=== Begin Enclosure ===
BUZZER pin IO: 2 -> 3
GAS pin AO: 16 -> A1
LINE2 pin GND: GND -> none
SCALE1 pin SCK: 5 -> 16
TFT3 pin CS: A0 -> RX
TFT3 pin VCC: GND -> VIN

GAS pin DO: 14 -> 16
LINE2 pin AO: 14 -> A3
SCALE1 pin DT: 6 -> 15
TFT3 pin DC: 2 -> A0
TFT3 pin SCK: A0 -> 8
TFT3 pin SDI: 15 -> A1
=== End Enclosure ===
=== Begin Enclosure ===
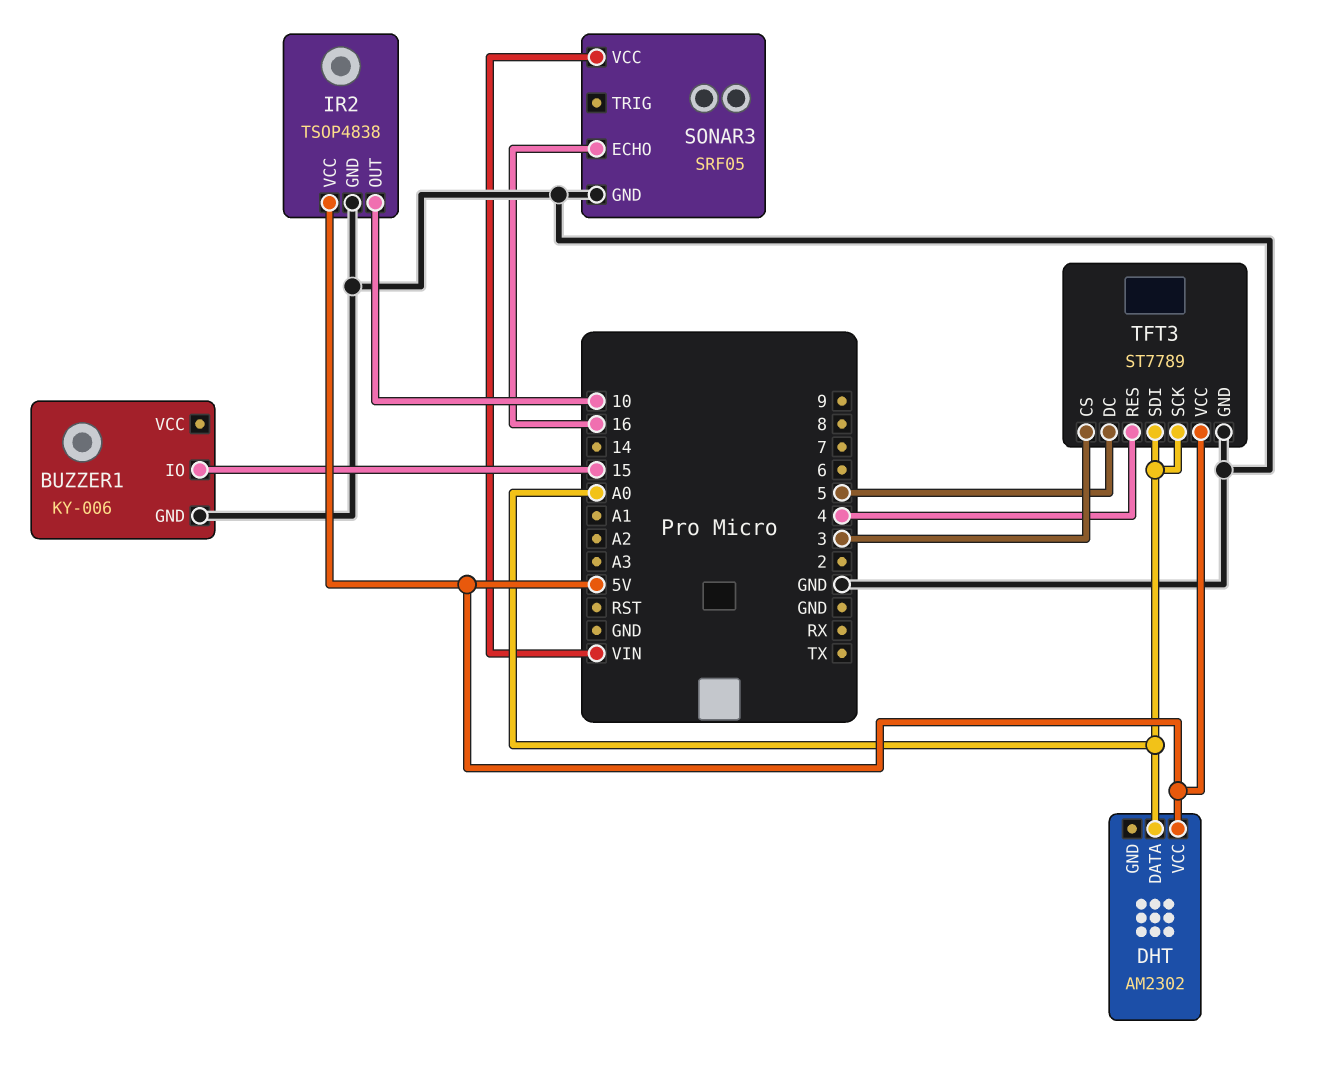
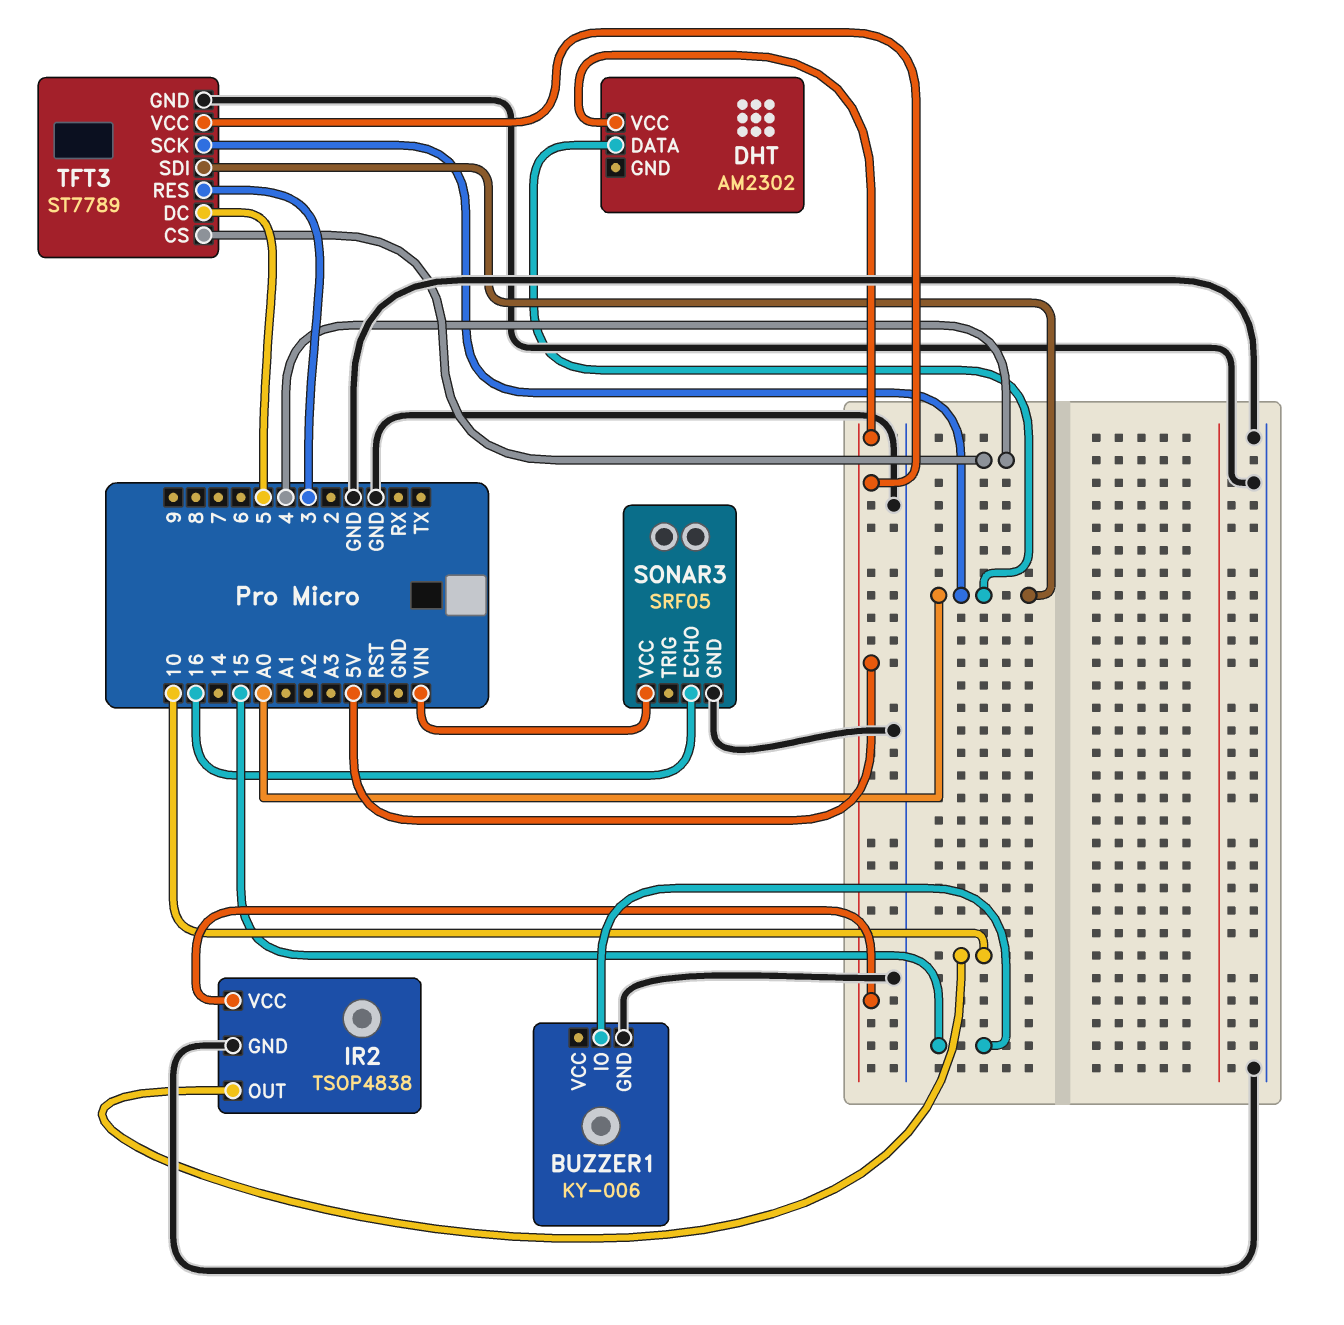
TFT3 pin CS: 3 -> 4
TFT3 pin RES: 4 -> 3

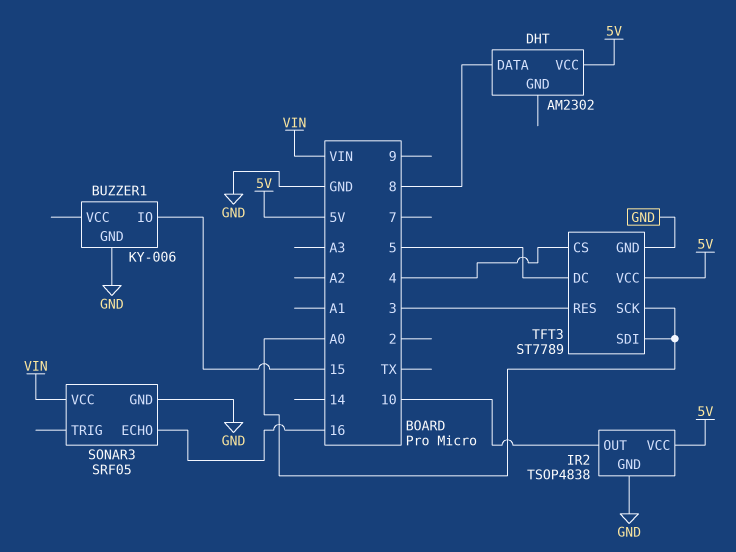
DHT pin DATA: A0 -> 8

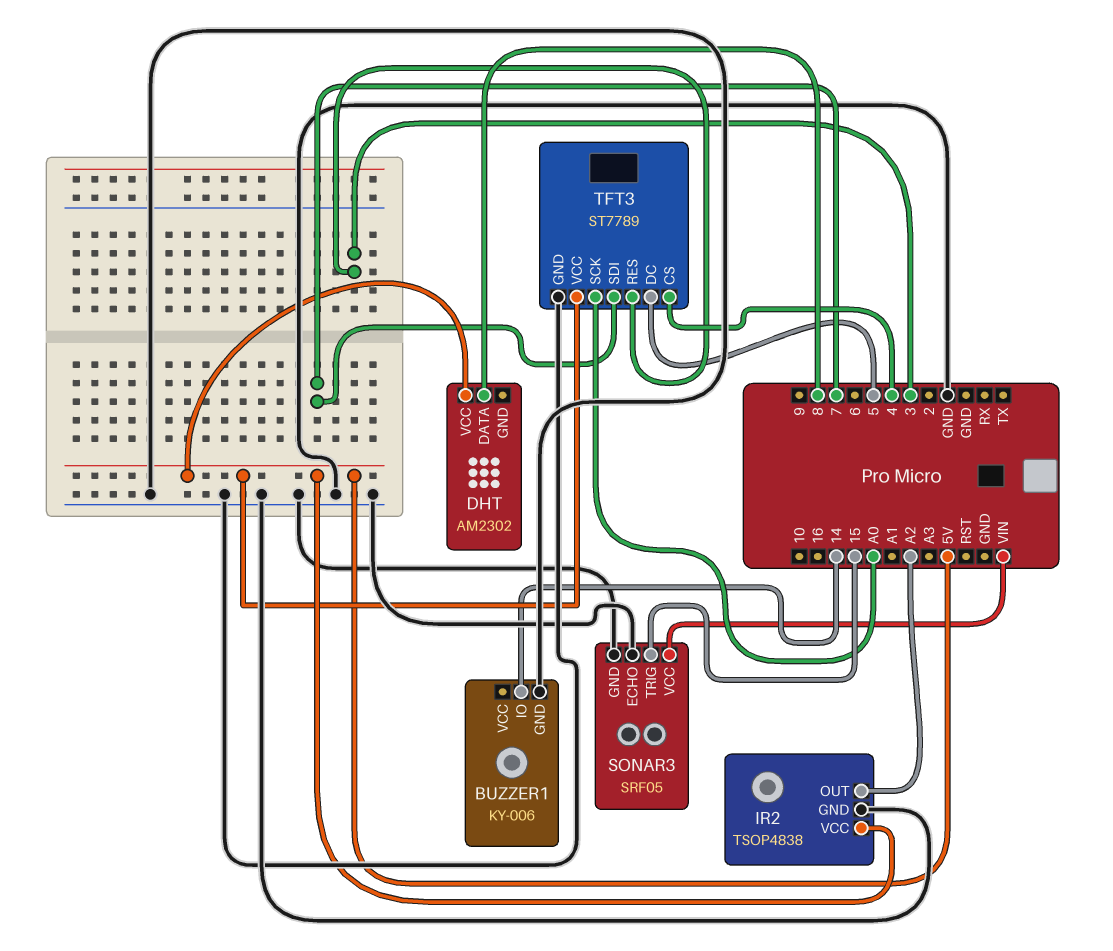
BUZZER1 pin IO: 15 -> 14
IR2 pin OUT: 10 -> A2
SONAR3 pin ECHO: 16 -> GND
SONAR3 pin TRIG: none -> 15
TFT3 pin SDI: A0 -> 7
=== End Enclosure ===
◆ Description of the task: An exact copy of the lines above, from the one containing "LINE2 pin GND: GND -> none" through the one containing "TFT3 pin SDI: 15 -> A1", is the whole of the answer.

◆ Result of this exercise:
LINE2 pin GND: GND -> none
SCALE1 pin SCK: 5 -> 16
TFT3 pin CS: A0 -> RX
TFT3 pin VCC: GND -> VIN

GAS pin DO: 14 -> 16
LINE2 pin AO: 14 -> A3
SCALE1 pin DT: 6 -> 15
TFT3 pin DC: 2 -> A0
TFT3 pin SCK: A0 -> 8
TFT3 pin SDI: 15 -> A1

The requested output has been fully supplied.